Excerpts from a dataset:
════

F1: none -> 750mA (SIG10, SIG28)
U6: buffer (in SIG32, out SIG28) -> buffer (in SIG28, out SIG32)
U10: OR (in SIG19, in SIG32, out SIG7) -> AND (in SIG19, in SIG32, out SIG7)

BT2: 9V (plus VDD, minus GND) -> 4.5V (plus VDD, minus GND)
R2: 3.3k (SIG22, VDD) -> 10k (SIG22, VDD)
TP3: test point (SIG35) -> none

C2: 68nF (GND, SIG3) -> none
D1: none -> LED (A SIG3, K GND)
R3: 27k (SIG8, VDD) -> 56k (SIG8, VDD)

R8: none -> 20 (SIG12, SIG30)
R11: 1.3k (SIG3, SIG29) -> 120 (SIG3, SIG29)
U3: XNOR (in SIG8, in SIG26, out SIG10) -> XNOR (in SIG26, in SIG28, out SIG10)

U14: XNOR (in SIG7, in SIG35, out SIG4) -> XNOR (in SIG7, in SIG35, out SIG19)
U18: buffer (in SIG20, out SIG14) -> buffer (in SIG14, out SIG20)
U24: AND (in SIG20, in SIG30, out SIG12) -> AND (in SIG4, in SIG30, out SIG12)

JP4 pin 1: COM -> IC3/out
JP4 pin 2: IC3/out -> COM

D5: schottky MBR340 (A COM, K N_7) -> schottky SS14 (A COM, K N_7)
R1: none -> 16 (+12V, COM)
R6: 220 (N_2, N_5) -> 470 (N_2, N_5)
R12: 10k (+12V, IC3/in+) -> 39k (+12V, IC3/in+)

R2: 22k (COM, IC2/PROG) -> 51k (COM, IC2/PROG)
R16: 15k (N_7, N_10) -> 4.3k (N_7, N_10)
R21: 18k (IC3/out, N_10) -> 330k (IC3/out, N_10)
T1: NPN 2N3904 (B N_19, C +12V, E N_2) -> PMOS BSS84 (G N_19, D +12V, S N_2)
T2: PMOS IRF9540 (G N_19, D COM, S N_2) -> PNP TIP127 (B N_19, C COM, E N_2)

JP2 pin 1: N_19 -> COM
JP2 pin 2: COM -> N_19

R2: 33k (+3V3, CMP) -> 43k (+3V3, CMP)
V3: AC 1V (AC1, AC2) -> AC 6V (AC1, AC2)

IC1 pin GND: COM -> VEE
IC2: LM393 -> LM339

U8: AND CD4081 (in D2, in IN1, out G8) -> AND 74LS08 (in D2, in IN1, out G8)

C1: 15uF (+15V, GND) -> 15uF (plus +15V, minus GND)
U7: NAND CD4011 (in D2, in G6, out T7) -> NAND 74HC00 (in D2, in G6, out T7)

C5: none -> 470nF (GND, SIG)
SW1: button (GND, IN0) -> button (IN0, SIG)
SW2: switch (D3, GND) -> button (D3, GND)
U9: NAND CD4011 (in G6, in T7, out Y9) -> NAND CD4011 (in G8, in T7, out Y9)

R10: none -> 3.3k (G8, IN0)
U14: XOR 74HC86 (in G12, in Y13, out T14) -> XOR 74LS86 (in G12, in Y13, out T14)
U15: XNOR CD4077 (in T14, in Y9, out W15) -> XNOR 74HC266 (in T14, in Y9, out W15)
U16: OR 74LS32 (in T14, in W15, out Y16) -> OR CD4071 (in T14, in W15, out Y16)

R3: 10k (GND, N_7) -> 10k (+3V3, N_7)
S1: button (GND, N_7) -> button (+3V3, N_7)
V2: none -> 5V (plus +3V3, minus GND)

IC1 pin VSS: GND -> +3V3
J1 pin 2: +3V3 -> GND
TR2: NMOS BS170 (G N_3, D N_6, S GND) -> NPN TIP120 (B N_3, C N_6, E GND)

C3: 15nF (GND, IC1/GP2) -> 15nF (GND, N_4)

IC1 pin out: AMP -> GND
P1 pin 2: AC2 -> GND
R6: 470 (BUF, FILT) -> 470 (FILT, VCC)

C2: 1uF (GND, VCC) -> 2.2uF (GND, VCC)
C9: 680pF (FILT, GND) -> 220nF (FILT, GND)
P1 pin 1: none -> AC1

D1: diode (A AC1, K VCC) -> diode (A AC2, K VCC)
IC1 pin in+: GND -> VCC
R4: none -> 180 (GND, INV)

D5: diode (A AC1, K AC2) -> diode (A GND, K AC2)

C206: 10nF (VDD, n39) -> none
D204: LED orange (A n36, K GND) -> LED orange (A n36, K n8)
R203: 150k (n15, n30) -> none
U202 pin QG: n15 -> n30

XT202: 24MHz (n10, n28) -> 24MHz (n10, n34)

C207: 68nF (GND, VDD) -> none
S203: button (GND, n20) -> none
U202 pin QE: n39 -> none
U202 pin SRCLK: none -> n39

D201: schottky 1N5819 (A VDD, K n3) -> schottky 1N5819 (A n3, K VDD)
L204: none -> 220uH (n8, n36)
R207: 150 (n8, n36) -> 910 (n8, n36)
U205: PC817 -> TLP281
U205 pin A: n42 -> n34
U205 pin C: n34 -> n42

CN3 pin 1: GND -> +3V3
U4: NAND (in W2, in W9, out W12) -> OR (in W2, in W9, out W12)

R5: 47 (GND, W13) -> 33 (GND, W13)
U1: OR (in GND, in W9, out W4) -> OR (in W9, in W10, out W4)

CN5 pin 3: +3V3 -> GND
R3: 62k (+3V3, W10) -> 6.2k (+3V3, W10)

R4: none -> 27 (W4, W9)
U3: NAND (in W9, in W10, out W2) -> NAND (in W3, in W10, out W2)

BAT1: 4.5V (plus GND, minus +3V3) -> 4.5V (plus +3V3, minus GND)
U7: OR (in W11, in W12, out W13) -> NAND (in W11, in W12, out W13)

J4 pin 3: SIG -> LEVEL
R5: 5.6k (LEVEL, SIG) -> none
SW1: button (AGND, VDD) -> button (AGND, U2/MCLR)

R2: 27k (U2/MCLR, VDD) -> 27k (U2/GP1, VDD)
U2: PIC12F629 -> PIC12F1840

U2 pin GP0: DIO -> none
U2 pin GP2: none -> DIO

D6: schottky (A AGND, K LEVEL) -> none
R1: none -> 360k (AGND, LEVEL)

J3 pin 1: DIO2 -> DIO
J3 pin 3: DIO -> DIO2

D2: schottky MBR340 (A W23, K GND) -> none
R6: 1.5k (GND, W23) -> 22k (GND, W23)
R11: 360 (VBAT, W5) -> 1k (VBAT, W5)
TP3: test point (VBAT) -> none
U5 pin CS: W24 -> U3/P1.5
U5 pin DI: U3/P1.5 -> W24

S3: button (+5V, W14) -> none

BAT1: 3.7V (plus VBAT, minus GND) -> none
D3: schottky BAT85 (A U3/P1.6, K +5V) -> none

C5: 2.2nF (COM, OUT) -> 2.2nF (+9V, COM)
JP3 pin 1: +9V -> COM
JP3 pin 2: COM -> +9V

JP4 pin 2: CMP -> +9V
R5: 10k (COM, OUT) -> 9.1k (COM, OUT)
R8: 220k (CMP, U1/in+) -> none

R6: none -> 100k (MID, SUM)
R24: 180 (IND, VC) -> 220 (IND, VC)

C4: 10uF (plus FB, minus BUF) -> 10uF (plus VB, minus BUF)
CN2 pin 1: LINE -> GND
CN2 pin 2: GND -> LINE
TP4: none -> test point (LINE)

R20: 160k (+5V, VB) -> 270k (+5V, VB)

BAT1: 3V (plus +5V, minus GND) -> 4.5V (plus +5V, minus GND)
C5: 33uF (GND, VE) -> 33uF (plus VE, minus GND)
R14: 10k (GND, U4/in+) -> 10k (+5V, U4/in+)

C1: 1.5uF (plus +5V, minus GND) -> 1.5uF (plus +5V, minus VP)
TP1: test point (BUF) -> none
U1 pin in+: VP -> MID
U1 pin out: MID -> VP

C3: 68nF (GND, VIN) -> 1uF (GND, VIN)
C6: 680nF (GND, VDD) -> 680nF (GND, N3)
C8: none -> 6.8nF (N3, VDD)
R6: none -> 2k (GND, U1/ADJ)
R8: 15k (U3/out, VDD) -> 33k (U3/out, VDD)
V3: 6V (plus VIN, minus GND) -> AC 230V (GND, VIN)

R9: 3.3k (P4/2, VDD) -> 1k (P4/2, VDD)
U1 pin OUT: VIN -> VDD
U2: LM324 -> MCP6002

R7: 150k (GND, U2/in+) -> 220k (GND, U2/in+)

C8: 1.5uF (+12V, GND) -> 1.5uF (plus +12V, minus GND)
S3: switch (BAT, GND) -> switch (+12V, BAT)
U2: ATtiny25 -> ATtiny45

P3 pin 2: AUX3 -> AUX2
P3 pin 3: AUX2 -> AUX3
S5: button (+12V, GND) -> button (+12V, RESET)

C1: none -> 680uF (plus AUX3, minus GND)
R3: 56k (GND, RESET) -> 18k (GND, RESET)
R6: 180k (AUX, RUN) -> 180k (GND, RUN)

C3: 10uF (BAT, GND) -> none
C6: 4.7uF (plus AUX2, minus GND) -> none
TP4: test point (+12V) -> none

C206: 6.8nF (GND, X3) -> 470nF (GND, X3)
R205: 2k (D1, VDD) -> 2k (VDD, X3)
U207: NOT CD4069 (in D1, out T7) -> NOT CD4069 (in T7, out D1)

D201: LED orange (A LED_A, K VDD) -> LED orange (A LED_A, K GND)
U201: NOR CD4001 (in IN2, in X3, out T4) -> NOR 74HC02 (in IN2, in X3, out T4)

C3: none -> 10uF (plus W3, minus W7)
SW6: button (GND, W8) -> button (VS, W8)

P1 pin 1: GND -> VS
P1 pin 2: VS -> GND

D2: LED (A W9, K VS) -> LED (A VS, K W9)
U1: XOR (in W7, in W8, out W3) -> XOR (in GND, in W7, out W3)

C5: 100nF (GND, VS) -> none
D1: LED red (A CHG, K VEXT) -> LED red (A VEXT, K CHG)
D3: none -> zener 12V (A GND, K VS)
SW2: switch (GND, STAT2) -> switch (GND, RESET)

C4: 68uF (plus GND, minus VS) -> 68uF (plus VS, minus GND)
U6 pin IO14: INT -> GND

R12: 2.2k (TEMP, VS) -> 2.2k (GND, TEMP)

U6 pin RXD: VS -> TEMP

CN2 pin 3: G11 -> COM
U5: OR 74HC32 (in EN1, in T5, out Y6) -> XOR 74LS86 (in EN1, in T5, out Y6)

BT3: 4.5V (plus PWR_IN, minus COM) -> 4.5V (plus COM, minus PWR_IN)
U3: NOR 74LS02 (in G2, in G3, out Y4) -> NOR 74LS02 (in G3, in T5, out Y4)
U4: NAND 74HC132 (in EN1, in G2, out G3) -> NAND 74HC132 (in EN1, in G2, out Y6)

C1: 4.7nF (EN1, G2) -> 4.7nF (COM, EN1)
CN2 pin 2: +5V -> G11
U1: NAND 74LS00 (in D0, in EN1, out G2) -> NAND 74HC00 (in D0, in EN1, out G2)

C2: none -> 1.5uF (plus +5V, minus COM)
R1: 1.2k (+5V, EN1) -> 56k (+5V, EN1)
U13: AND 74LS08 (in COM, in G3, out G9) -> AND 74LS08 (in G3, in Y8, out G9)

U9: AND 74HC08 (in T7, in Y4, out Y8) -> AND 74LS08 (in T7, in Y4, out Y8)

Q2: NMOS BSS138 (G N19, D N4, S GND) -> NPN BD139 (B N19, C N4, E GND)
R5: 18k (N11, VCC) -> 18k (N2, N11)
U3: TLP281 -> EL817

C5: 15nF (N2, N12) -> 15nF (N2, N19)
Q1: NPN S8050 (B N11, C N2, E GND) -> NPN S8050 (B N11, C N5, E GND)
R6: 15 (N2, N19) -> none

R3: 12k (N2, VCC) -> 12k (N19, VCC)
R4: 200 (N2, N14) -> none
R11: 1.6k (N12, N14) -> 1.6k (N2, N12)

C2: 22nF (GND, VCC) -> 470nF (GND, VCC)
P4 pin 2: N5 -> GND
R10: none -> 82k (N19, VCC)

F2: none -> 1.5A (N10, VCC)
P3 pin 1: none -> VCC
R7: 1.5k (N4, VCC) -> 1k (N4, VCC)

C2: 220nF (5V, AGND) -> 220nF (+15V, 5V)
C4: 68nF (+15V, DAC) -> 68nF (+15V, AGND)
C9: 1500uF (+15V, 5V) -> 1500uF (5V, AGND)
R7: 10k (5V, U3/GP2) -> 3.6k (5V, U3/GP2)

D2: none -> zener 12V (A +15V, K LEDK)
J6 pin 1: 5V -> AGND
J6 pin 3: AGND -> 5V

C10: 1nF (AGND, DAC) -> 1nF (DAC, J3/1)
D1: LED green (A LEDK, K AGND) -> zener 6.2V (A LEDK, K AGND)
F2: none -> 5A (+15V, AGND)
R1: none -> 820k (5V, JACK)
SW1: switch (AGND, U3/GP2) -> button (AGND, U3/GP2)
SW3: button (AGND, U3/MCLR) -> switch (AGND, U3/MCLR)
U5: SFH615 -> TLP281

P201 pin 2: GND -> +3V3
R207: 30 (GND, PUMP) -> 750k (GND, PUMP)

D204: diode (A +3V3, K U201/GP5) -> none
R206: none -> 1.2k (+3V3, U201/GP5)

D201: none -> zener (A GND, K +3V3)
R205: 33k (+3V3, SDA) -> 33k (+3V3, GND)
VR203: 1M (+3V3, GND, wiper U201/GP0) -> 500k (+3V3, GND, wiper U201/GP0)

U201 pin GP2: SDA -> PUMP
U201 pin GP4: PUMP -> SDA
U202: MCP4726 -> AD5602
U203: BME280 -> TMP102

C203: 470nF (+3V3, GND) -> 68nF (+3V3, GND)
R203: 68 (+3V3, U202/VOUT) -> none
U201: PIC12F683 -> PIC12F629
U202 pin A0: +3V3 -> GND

════

### [Problem]
Across the data above, how many lines contain the string "FILT"? Reply with the number and nothing else.

### [Written answer]
2